» EXERCISE
Word for word, copy the entire listing.
════════════════
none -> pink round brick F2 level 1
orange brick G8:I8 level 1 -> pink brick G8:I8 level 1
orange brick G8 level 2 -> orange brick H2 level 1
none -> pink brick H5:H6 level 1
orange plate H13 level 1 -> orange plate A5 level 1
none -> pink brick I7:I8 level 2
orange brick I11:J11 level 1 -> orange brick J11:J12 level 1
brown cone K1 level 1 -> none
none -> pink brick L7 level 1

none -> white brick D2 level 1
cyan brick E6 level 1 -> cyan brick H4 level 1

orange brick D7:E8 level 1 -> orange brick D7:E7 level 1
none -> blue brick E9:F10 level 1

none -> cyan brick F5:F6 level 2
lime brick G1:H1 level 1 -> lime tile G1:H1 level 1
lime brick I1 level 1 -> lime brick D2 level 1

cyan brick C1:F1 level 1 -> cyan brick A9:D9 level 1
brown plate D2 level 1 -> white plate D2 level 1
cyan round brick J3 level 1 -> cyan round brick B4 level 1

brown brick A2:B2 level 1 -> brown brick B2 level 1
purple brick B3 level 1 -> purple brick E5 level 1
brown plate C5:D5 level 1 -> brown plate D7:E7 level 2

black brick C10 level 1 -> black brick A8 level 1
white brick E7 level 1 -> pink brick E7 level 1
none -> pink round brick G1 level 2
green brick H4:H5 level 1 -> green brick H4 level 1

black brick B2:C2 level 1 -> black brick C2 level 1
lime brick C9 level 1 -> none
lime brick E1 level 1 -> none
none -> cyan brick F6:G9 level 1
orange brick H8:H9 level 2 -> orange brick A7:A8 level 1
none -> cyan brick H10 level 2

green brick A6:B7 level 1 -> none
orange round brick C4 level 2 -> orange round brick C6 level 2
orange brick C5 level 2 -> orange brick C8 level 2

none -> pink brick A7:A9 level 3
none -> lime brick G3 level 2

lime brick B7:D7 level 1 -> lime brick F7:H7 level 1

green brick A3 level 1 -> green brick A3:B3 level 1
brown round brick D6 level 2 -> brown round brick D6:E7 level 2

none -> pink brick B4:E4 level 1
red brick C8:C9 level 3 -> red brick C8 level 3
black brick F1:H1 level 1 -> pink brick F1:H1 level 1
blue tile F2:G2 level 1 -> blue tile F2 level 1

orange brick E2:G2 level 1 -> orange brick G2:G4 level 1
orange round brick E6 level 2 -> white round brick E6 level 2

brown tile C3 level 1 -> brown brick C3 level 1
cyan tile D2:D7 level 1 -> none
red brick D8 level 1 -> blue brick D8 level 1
════════════════
» OUTPUT FOR THIS TASK
none -> pink round brick F2 level 1
orange brick G8:I8 level 1 -> pink brick G8:I8 level 1
orange brick G8 level 2 -> orange brick H2 level 1
none -> pink brick H5:H6 level 1
orange plate H13 level 1 -> orange plate A5 level 1
none -> pink brick I7:I8 level 2
orange brick I11:J11 level 1 -> orange brick J11:J12 level 1
brown cone K1 level 1 -> none
none -> pink brick L7 level 1

none -> white brick D2 level 1
cyan brick E6 level 1 -> cyan brick H4 level 1

orange brick D7:E8 level 1 -> orange brick D7:E7 level 1
none -> blue brick E9:F10 level 1

none -> cyan brick F5:F6 level 2
lime brick G1:H1 level 1 -> lime tile G1:H1 level 1
lime brick I1 level 1 -> lime brick D2 level 1

cyan brick C1:F1 level 1 -> cyan brick A9:D9 level 1
brown plate D2 level 1 -> white plate D2 level 1
cyan round brick J3 level 1 -> cyan round brick B4 level 1

brown brick A2:B2 level 1 -> brown brick B2 level 1
purple brick B3 level 1 -> purple brick E5 level 1
brown plate C5:D5 level 1 -> brown plate D7:E7 level 2

black brick C10 level 1 -> black brick A8 level 1
white brick E7 level 1 -> pink brick E7 level 1
none -> pink round brick G1 level 2
green brick H4:H5 level 1 -> green brick H4 level 1

black brick B2:C2 level 1 -> black brick C2 level 1
lime brick C9 level 1 -> none
lime brick E1 level 1 -> none
none -> cyan brick F6:G9 level 1
orange brick H8:H9 level 2 -> orange brick A7:A8 level 1
none -> cyan brick H10 level 2

green brick A6:B7 level 1 -> none
orange round brick C4 level 2 -> orange round brick C6 level 2
orange brick C5 level 2 -> orange brick C8 level 2

none -> pink brick A7:A9 level 3
none -> lime brick G3 level 2

lime brick B7:D7 level 1 -> lime brick F7:H7 level 1

green brick A3 level 1 -> green brick A3:B3 level 1
brown round brick D6 level 2 -> brown round brick D6:E7 level 2

none -> pink brick B4:E4 level 1
red brick C8:C9 level 3 -> red brick C8 level 3
black brick F1:H1 level 1 -> pink brick F1:H1 level 1
blue tile F2:G2 level 1 -> blue tile F2 level 1

orange brick E2:G2 level 1 -> orange brick G2:G4 level 1
orange round brick E6 level 2 -> white round brick E6 level 2

brown tile C3 level 1 -> brown brick C3 level 1
cyan tile D2:D7 level 1 -> none
red brick D8 level 1 -> blue brick D8 level 1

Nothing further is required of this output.